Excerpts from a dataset

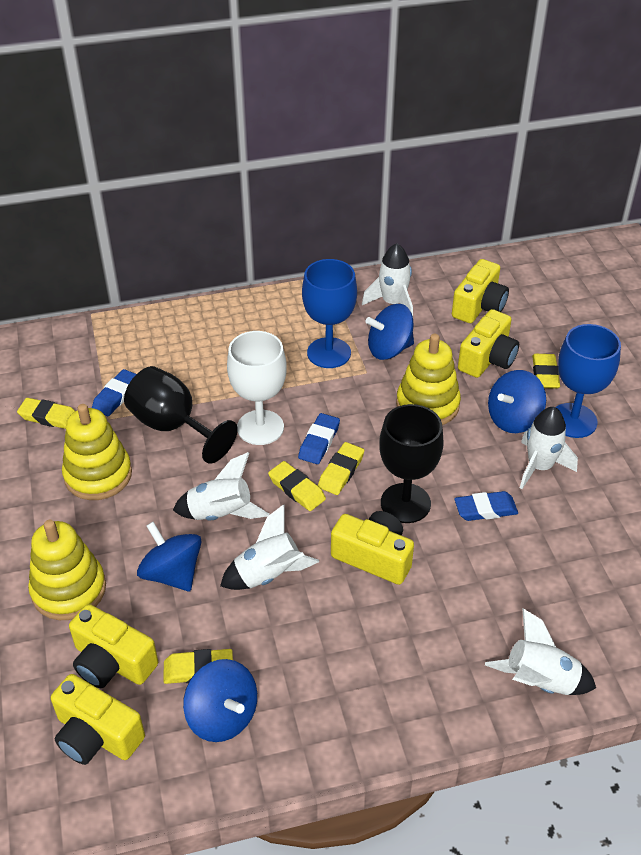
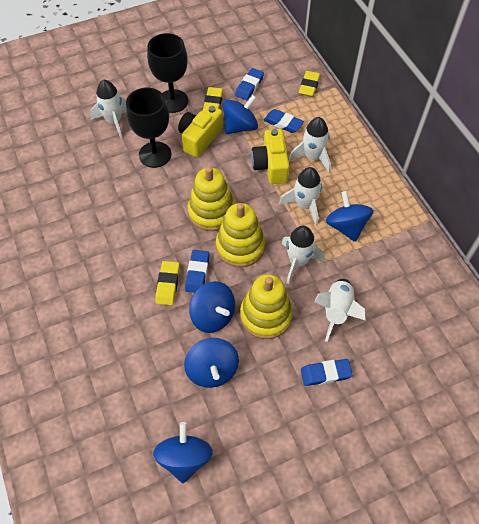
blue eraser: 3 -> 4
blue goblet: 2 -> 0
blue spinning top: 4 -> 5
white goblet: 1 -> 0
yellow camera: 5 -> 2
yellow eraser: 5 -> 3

→ TRY IT
Show all lines above that contain "blue".

→ WRITTEN RESPONSE
blue eraser: 3 -> 4
blue goblet: 2 -> 0
blue spinning top: 4 -> 5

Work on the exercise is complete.